Only one portion of the data is to be written out: from the line bearing "Helano Talk: [87,125,477,312]" through the line bearing "Private: [456,168,509,210] ->". Write it exactly as it appears.

▶ _RECORDED DATA_
%%

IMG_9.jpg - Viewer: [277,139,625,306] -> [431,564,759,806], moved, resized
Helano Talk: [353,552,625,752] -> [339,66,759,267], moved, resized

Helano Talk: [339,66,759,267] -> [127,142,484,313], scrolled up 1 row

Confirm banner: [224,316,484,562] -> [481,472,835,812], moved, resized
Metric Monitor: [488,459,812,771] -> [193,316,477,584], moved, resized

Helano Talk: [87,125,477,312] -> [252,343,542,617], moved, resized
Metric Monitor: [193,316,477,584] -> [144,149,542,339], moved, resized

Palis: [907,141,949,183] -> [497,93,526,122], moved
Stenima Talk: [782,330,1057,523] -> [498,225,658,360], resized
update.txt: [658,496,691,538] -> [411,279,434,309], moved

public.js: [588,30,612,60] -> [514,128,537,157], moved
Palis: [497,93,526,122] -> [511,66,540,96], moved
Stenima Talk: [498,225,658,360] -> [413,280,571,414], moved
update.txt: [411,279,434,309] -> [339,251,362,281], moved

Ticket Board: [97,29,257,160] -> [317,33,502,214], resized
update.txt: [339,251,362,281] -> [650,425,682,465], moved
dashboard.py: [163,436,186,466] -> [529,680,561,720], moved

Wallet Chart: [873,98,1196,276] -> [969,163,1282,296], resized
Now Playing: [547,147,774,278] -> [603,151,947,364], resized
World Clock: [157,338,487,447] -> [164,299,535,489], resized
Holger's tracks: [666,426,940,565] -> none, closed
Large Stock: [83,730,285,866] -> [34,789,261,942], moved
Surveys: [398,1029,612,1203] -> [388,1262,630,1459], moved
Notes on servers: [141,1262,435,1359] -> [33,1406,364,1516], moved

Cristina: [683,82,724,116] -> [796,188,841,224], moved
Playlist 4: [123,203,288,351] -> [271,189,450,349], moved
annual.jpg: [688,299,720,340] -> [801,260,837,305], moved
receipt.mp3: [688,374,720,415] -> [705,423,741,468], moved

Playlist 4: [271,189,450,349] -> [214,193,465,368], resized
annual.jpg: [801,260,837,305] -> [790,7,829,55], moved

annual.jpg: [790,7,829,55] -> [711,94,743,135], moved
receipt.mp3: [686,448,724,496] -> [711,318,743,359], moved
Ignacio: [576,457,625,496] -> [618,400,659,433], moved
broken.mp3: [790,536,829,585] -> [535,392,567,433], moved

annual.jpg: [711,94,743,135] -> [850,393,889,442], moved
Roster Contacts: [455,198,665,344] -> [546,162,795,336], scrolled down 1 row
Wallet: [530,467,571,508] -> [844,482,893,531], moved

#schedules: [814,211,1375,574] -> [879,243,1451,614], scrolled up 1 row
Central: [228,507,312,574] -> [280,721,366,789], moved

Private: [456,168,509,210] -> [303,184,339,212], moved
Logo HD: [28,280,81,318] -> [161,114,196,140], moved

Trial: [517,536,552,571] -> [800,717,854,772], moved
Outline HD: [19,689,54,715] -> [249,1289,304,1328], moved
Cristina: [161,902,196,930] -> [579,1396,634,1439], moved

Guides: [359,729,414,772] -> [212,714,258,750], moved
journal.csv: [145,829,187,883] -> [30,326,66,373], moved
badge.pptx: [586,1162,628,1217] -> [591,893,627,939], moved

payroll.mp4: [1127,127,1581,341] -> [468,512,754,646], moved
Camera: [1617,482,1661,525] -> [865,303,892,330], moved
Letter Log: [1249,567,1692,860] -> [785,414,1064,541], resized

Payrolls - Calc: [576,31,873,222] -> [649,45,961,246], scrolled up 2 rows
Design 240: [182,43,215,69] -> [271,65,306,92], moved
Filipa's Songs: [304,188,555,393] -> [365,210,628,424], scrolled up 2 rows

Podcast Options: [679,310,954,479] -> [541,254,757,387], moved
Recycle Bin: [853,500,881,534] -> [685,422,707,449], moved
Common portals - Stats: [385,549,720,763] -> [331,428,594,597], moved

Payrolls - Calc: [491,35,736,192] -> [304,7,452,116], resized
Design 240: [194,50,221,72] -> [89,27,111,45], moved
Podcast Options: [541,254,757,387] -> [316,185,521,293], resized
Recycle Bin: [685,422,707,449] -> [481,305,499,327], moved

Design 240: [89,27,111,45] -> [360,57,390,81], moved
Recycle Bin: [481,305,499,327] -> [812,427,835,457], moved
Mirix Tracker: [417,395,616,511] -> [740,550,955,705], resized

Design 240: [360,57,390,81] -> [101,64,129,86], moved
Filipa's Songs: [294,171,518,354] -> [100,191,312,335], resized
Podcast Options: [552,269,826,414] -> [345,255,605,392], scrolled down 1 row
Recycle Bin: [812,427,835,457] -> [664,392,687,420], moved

%%

▶ _ANSWER FOR THE TASK_
Helano Talk: [87,125,477,312] -> [252,343,542,617], moved, resized
Metric Monitor: [193,316,477,584] -> [144,149,542,339], moved, resized

Palis: [907,141,949,183] -> [497,93,526,122], moved
Stenima Talk: [782,330,1057,523] -> [498,225,658,360], resized
update.txt: [658,496,691,538] -> [411,279,434,309], moved

public.js: [588,30,612,60] -> [514,128,537,157], moved
Palis: [497,93,526,122] -> [511,66,540,96], moved
Stenima Talk: [498,225,658,360] -> [413,280,571,414], moved
update.txt: [411,279,434,309] -> [339,251,362,281], moved

Ticket Board: [97,29,257,160] -> [317,33,502,214], resized
update.txt: [339,251,362,281] -> [650,425,682,465], moved
dashboard.py: [163,436,186,466] -> [529,680,561,720], moved

Wallet Chart: [873,98,1196,276] -> [969,163,1282,296], resized
Now Playing: [547,147,774,278] -> [603,151,947,364], resized
World Clock: [157,338,487,447] -> [164,299,535,489], resized
Holger's tracks: [666,426,940,565] -> none, closed
Large Stock: [83,730,285,866] -> [34,789,261,942], moved
Surveys: [398,1029,612,1203] -> [388,1262,630,1459], moved
Notes on servers: [141,1262,435,1359] -> [33,1406,364,1516], moved

Cristina: [683,82,724,116] -> [796,188,841,224], moved
Playlist 4: [123,203,288,351] -> [271,189,450,349], moved
annual.jpg: [688,299,720,340] -> [801,260,837,305], moved
receipt.mp3: [688,374,720,415] -> [705,423,741,468], moved

Playlist 4: [271,189,450,349] -> [214,193,465,368], resized
annual.jpg: [801,260,837,305] -> [790,7,829,55], moved

annual.jpg: [790,7,829,55] -> [711,94,743,135], moved
receipt.mp3: [686,448,724,496] -> [711,318,743,359], moved
Ignacio: [576,457,625,496] -> [618,400,659,433], moved
broken.mp3: [790,536,829,585] -> [535,392,567,433], moved

annual.jpg: [711,94,743,135] -> [850,393,889,442], moved
Roster Contacts: [455,198,665,344] -> [546,162,795,336], scrolled down 1 row
Wallet: [530,467,571,508] -> [844,482,893,531], moved

#schedules: [814,211,1375,574] -> [879,243,1451,614], scrolled up 1 row
Central: [228,507,312,574] -> [280,721,366,789], moved

Private: [456,168,509,210] -> [303,184,339,212], moved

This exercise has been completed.